[Object correspondence data]
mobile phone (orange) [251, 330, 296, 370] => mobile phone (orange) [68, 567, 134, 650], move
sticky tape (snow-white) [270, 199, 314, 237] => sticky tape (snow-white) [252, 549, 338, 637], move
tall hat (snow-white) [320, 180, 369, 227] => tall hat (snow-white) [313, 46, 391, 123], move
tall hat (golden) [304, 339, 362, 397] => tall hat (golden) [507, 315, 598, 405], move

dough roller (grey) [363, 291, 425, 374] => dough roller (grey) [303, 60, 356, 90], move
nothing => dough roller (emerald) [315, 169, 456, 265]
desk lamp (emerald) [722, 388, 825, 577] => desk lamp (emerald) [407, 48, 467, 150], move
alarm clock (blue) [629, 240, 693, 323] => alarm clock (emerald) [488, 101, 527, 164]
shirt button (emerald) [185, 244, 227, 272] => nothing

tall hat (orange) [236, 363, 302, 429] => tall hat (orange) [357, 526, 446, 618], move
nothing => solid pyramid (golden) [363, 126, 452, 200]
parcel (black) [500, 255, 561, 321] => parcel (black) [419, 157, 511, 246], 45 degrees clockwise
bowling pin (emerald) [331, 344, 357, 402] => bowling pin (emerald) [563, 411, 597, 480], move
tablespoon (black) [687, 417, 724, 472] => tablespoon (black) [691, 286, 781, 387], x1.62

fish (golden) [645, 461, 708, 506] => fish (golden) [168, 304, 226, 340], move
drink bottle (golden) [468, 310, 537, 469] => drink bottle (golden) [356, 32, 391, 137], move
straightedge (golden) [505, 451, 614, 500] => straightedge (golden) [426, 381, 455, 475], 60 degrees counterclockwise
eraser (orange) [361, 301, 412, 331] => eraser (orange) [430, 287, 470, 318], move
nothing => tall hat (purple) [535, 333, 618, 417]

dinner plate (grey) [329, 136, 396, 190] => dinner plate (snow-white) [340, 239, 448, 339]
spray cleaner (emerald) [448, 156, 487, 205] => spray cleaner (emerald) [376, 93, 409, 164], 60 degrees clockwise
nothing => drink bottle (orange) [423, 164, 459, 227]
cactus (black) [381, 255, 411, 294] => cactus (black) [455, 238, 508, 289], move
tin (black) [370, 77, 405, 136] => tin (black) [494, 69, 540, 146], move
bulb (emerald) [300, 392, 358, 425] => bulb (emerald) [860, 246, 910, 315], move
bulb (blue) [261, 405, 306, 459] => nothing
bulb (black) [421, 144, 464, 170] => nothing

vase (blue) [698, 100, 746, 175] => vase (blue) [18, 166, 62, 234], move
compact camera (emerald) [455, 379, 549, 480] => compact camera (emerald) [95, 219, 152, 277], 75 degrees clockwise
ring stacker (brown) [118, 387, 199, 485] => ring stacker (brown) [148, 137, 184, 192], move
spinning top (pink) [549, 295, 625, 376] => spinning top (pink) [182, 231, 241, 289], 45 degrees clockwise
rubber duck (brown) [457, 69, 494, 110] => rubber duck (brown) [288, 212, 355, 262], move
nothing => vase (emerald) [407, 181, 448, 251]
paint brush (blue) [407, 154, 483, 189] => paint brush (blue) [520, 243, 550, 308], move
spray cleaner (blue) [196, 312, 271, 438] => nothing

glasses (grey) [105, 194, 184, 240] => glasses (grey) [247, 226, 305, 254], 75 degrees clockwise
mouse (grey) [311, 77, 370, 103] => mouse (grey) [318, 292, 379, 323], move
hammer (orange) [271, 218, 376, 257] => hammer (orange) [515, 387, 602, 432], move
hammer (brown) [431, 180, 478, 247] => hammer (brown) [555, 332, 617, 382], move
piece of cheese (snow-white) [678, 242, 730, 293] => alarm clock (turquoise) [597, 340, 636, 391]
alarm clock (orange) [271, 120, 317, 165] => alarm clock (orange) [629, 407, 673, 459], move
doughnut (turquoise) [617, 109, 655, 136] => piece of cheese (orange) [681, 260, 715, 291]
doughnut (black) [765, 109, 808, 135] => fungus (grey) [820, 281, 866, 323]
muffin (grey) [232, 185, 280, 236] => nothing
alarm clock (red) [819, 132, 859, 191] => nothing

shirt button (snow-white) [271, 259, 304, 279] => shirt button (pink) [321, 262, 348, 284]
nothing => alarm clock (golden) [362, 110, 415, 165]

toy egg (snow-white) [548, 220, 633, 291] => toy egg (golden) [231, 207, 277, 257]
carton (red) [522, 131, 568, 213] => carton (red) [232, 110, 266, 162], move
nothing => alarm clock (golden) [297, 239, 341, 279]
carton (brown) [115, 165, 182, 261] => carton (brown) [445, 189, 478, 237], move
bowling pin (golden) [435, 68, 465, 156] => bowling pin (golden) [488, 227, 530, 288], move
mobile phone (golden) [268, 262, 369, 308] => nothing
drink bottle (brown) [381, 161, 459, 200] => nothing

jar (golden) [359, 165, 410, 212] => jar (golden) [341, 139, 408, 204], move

• **Task goal**: Give again, exactly as written, the lines running from the first line of the data above through the line that contains "tin (black) [370, 77, 405, 136]".

• **Reply to the task**:
mobile phone (orange) [251, 330, 296, 370] => mobile phone (orange) [68, 567, 134, 650], move
sticky tape (snow-white) [270, 199, 314, 237] => sticky tape (snow-white) [252, 549, 338, 637], move
tall hat (snow-white) [320, 180, 369, 227] => tall hat (snow-white) [313, 46, 391, 123], move
tall hat (golden) [304, 339, 362, 397] => tall hat (golden) [507, 315, 598, 405], move

dough roller (grey) [363, 291, 425, 374] => dough roller (grey) [303, 60, 356, 90], move
nothing => dough roller (emerald) [315, 169, 456, 265]
desk lamp (emerald) [722, 388, 825, 577] => desk lamp (emerald) [407, 48, 467, 150], move
alarm clock (blue) [629, 240, 693, 323] => alarm clock (emerald) [488, 101, 527, 164]
shirt button (emerald) [185, 244, 227, 272] => nothing

tall hat (orange) [236, 363, 302, 429] => tall hat (orange) [357, 526, 446, 618], move
nothing => solid pyramid (golden) [363, 126, 452, 200]
parcel (black) [500, 255, 561, 321] => parcel (black) [419, 157, 511, 246], 45 degrees clockwise
bowling pin (emerald) [331, 344, 357, 402] => bowling pin (emerald) [563, 411, 597, 480], move
tablespoon (black) [687, 417, 724, 472] => tablespoon (black) [691, 286, 781, 387], x1.62

fish (golden) [645, 461, 708, 506] => fish (golden) [168, 304, 226, 340], move
drink bottle (golden) [468, 310, 537, 469] => drink bottle (golden) [356, 32, 391, 137], move
straightedge (golden) [505, 451, 614, 500] => straightedge (golden) [426, 381, 455, 475], 60 degrees counterclockwise
eraser (orange) [361, 301, 412, 331] => eraser (orange) [430, 287, 470, 318], move
nothing => tall hat (purple) [535, 333, 618, 417]

dinner plate (grey) [329, 136, 396, 190] => dinner plate (snow-white) [340, 239, 448, 339]
spray cleaner (emerald) [448, 156, 487, 205] => spray cleaner (emerald) [376, 93, 409, 164], 60 degrees clockwise
nothing => drink bottle (orange) [423, 164, 459, 227]
cactus (black) [381, 255, 411, 294] => cactus (black) [455, 238, 508, 289], move
tin (black) [370, 77, 405, 136] => tin (black) [494, 69, 540, 146], move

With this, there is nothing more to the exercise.